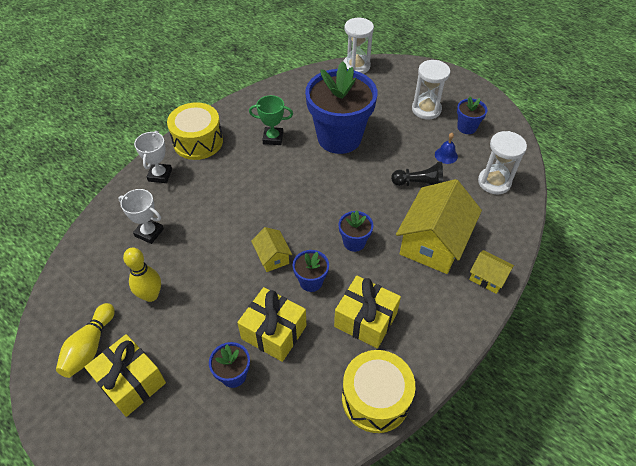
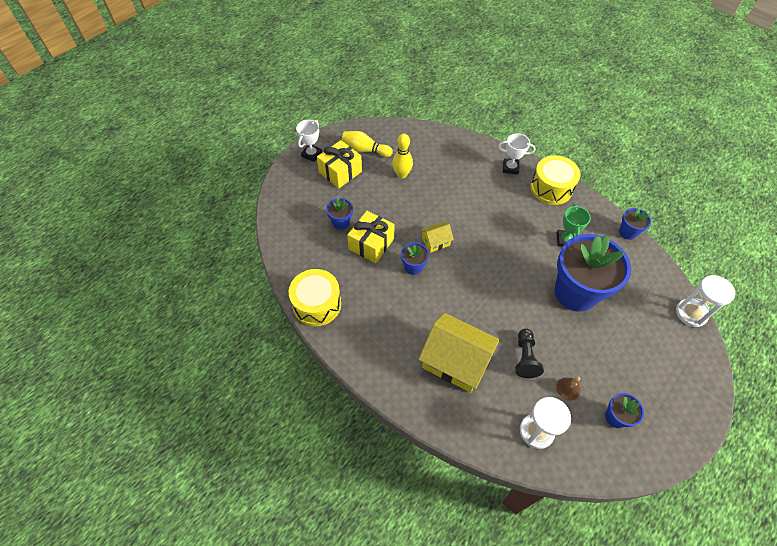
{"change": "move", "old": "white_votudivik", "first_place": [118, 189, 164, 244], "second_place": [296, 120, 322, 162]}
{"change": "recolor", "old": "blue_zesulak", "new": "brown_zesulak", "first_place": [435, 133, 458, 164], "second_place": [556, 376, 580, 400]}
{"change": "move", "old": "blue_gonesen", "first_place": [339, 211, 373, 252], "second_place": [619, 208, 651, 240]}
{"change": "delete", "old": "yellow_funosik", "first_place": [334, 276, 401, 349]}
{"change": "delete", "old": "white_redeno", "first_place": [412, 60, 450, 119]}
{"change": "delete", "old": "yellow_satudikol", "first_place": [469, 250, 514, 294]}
+ + +
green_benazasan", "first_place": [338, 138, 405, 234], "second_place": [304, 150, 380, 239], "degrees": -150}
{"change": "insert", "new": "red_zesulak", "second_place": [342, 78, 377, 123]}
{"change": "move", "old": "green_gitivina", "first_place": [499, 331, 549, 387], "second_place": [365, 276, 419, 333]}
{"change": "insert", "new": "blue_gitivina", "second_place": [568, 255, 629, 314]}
+ + +
**Activity:**
All lines of the records above that contain the word "insert" are to be copied out.

**Answer box:**
{"change": "insert", "new": "red_zesulak", "second_place": [342, 78, 377, 123]}
{"change": "insert", "new": "blue_gitivina", "second_place": [568, 255, 629, 314]}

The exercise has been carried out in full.